● Problem statement
Each line of the records that includes "brown" should be found and copied.

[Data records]
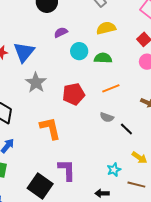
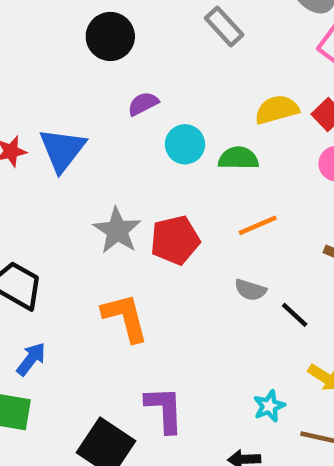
yellow semicircle: (106, 28) -> (277, 110), moved
gray star: (36, 83) -> (117, 231), moved

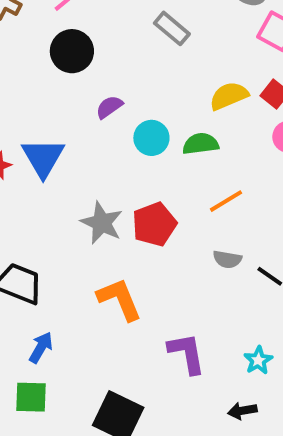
purple L-shape: (164, 409) -> (187, 353), moved

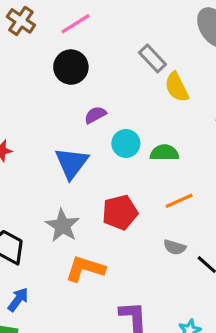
yellow semicircle: (229, 96) -> (177, 87), moved, turned -100
blue triangle: (43, 158) -> (72, 163), moved
gray star: (102, 223) -> (62, 226), moved
orange L-shape: (119, 299) -> (85, 269), turned -57

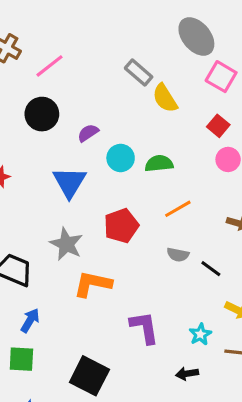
pink line: (75, 24) -> (50, 66), moved
black circle: (71, 67) -> (42, 114), moved

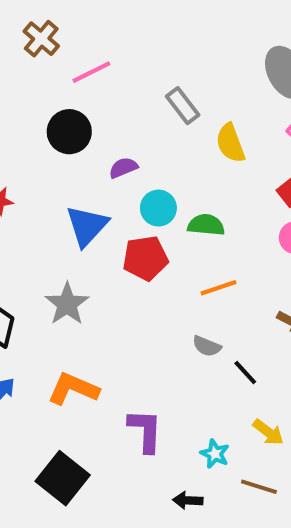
gray rectangle: (139, 72) -> (183, 106), moved
red pentagon: (121, 226) -> (145, 258), moved
orange L-shape: (93, 284) -> (73, 389), moved
cyan star: (200, 334) -> (215, 454), turned -30

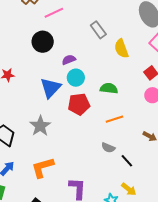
cyan circle: (158, 208) -> (76, 78), moved
orange L-shape: (73, 389) -> (43, 167), turned -40
yellow arrow: (268, 432) -> (129, 189), moved

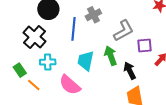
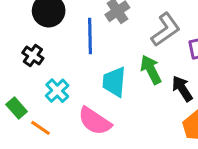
black cross: (35, 37) -> (33, 55), size x0.6
cyan cross: (48, 62) -> (57, 91), turned -35

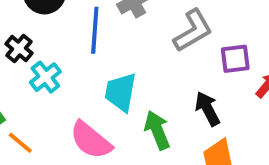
green arrow: (151, 70) -> (157, 130), moved
cyan cross: (57, 91) -> (45, 77), moved

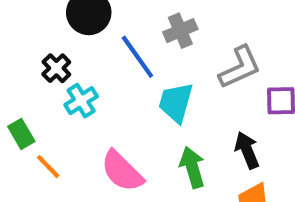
blue line: (95, 30) -> (137, 57), turned -45
cyan trapezoid: (121, 92) -> (176, 102), moved

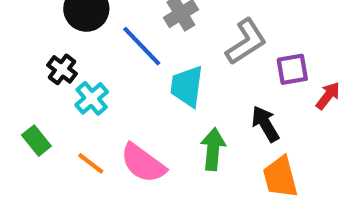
orange line: (48, 167) -> (91, 163), moved
green arrow: (192, 167) -> (213, 149), turned 30

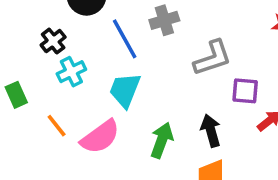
cyan trapezoid: (187, 86) -> (125, 90), moved
pink semicircle: (143, 163) -> (100, 137), turned -87

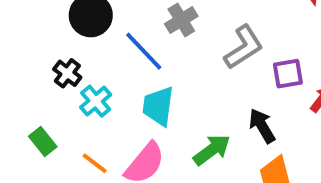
green arrow: (162, 140) -> (212, 150), turned 48

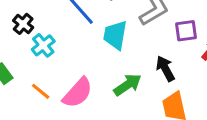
cyan trapezoid: (158, 106) -> (115, 35), moved

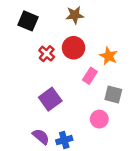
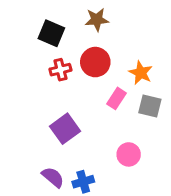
black square: (28, 21) -> (51, 33), moved
red cross: (47, 54) -> (60, 70), turned 35
gray square: (113, 95) -> (150, 106), moved

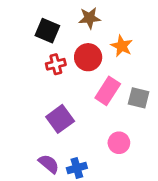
orange star: (141, 73) -> (122, 46), moved
pink rectangle: (117, 98) -> (108, 91), size x1.4

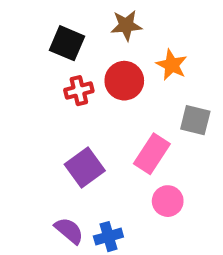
pink rectangle: (108, 91) -> (152, 154), moved
gray square: (139, 98) -> (195, 120), moved

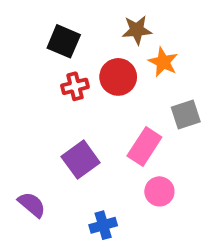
brown star: (126, 25) -> (137, 30), moved
gray square: (195, 120) -> (186, 114), turned -32
purple semicircle: (69, 231) -> (32, 205), moved

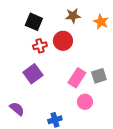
orange star: (163, 62) -> (101, 22), moved
gray square: (186, 114) -> (99, 76), moved
purple square: (81, 160) -> (33, 74), moved

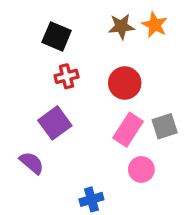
orange star: (101, 22) -> (155, 25), moved
red circle: (63, 41) -> (125, 83), moved
purple semicircle: (17, 109) -> (32, 163), moved

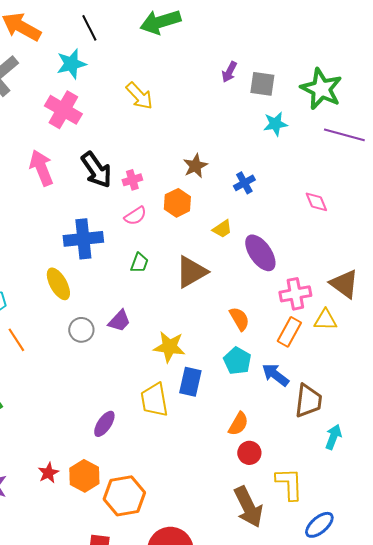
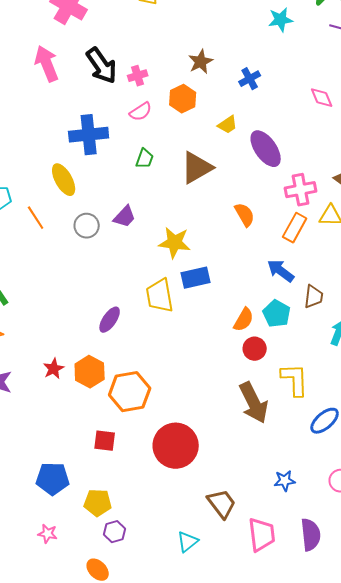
orange line: (16, 340) -> (36, 218), moved
cyan pentagon: (237, 361) -> (277, 314), moved
blue rectangle: (190, 382) -> (196, 278), turned 64
brown trapezoid: (308, 401) -> (314, 297), size x0.7

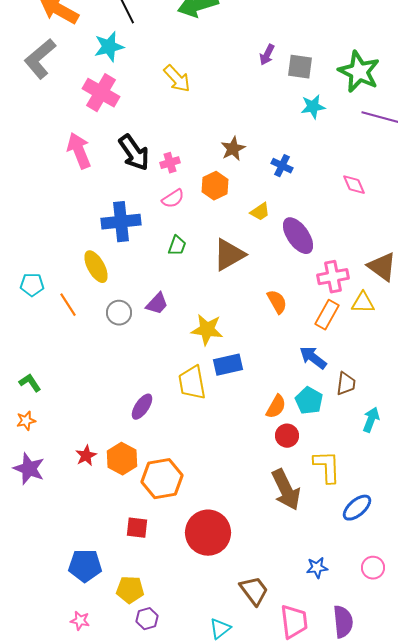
blue cross: (250, 79) -> (282, 166), turned -35

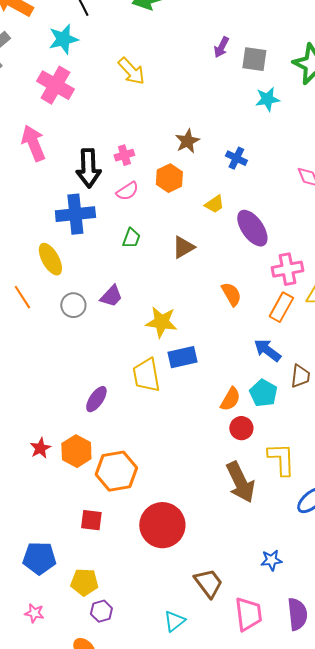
black arrow: (134, 153) -> (88, 168), moved, turned 33
brown triangle: (229, 255) -> (183, 247), size x0.7

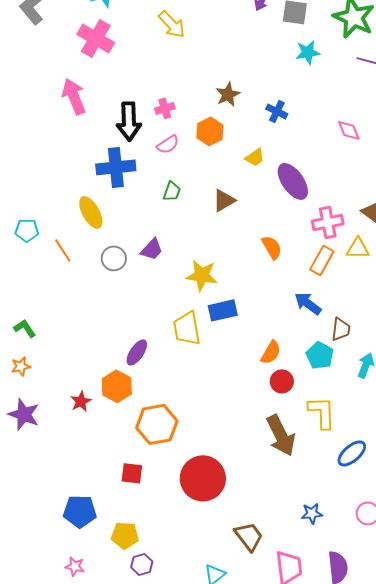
cyan pentagon: (263, 393) -> (320, 355), moved
orange hexagon: (76, 451) -> (117, 386), moved

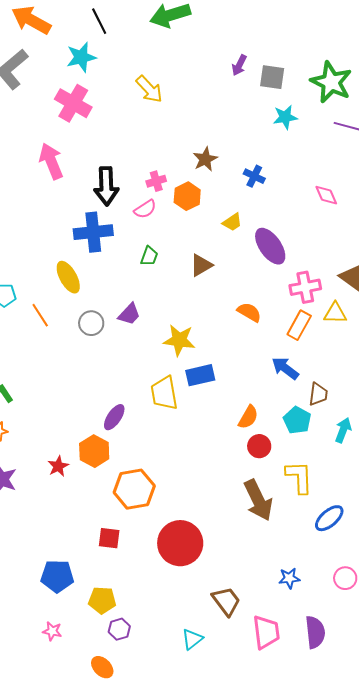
pink cross: (165, 108) -> (156, 181), moved
orange semicircle: (272, 247) -> (249, 312), turned -30

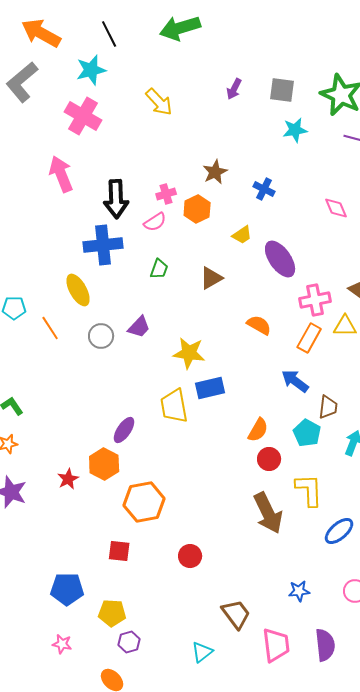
purple arrow: (239, 65) -> (234, 89), moved
red circle: (180, 543) -> (190, 556), size x0.5

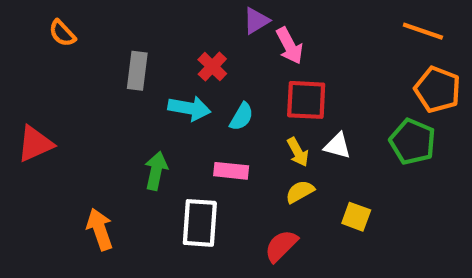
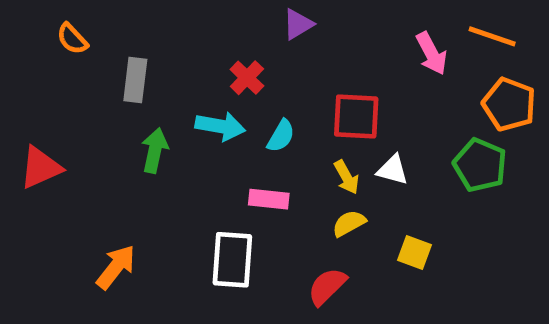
pink arrow: (289, 46) -> (431, 53), moved
gray rectangle: (137, 71) -> (135, 80), moved
green arrow: (156, 171) -> (155, 150), moved
orange arrow: (100, 229) -> (116, 267), turned 57

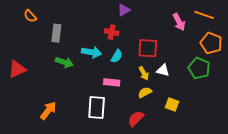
red cross: (247, 78) -> (112, 32), moved, turned -32
green arrow: (155, 150) -> (64, 62), turned 96

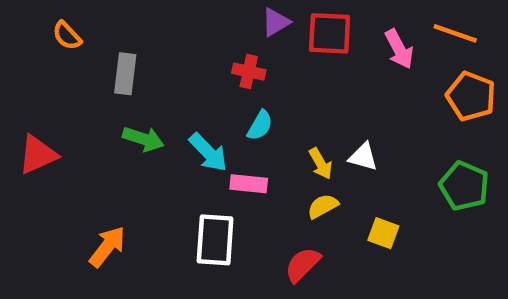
red square: (148, 48) -> (330, 33), moved
cyan arrow: (92, 52) -> (208, 152), moved, turned 36
green pentagon: (199, 68) -> (464, 186), moved

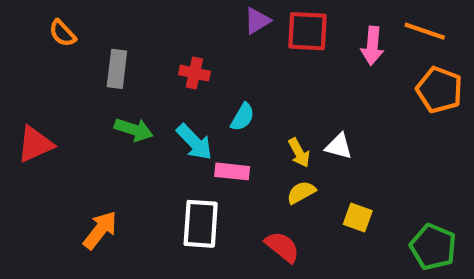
pink arrow: (399, 49) -> (372, 46), turned 33
red cross: (249, 72) -> (194, 73), moved
green pentagon: (464, 186) -> (433, 247), moved
red semicircle: (303, 265) -> (282, 247), turned 84

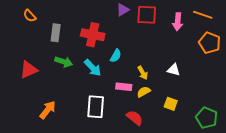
red cross: (194, 73) -> (93, 35), size x1.6
red triangle: (35, 144) -> (29, 70), moved
white triangle: (339, 146) -> (174, 70), moved
pink rectangle: (232, 171) -> (124, 87), moved

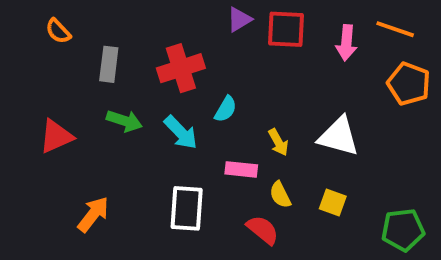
red cross: (93, 35) -> (181, 68), turned -30
white triangle: (174, 70) -> (339, 136), size x1.6
yellow semicircle: (144, 92) -> (280, 195), moved, turned -88
green pentagon: (207, 118) -> (403, 230), turned -30

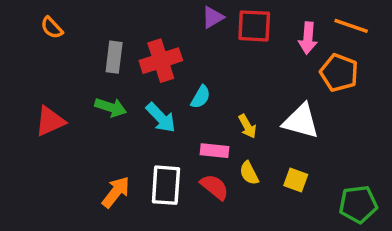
gray rectangle: (109, 64) -> (114, 57), moved
orange pentagon: (409, 84) -> (339, 73), moved
orange arrow: (93, 214) -> (116, 192), moved
red semicircle: (263, 230) -> (214, 187), moved

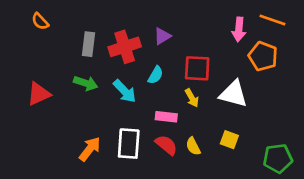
purple triangle: (213, 17) -> (162, 36), moved
red square: (254, 26) -> (197, 68), moved
yellow semicircle: (249, 173) -> (193, 146), moved

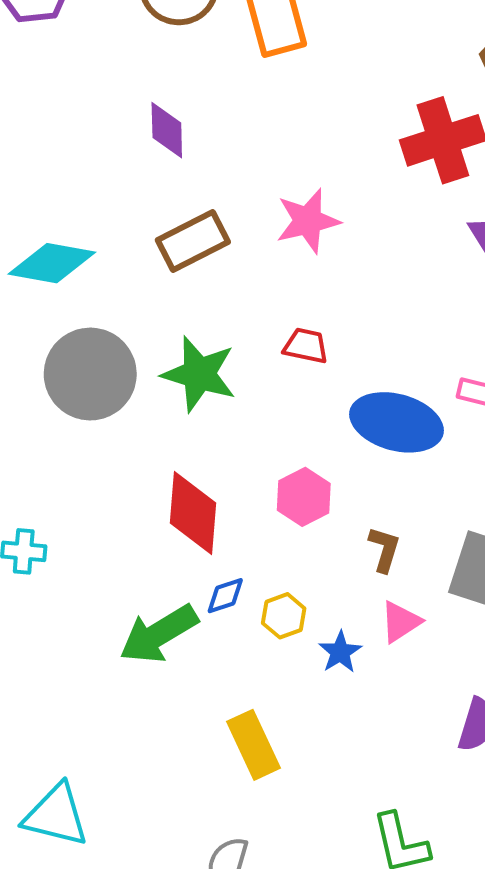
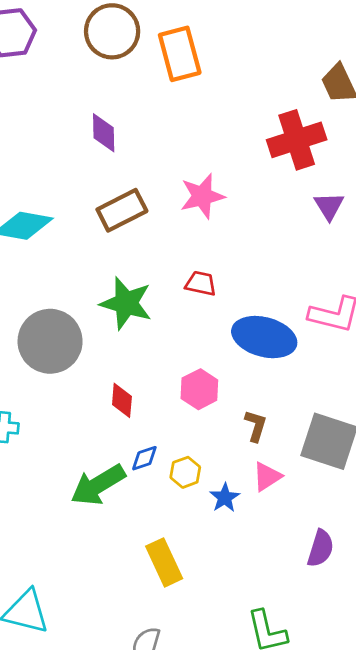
gray circle: (90, 374) -> (50, 341), moved
red diamond: (193, 513) -> (122, 400), size x0.6

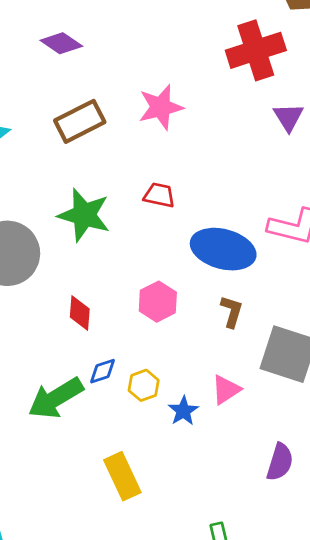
purple diamond: (104, 133) -> (61, 43), turned -54
brown L-shape: (256, 426) -> (232, 312), moved

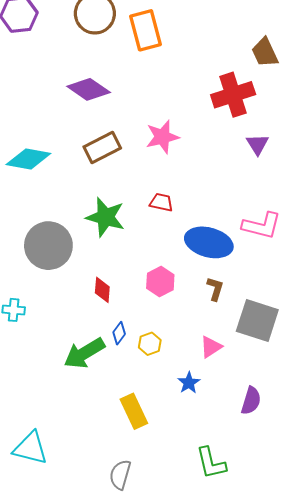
purple diamond: (61, 43) -> (89, 89), size x1.4
blue diamond: (102, 371) -> (119, 333), turned -35
blue star: (183, 411) -> (189, 383), moved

● Solution
brown star: (126, 25) -> (137, 30), moved
brown trapezoid: (308, 401) -> (314, 297), size x0.7
brown triangle: (229, 255) -> (183, 247), size x0.7
brown L-shape: (256, 426) -> (232, 312), moved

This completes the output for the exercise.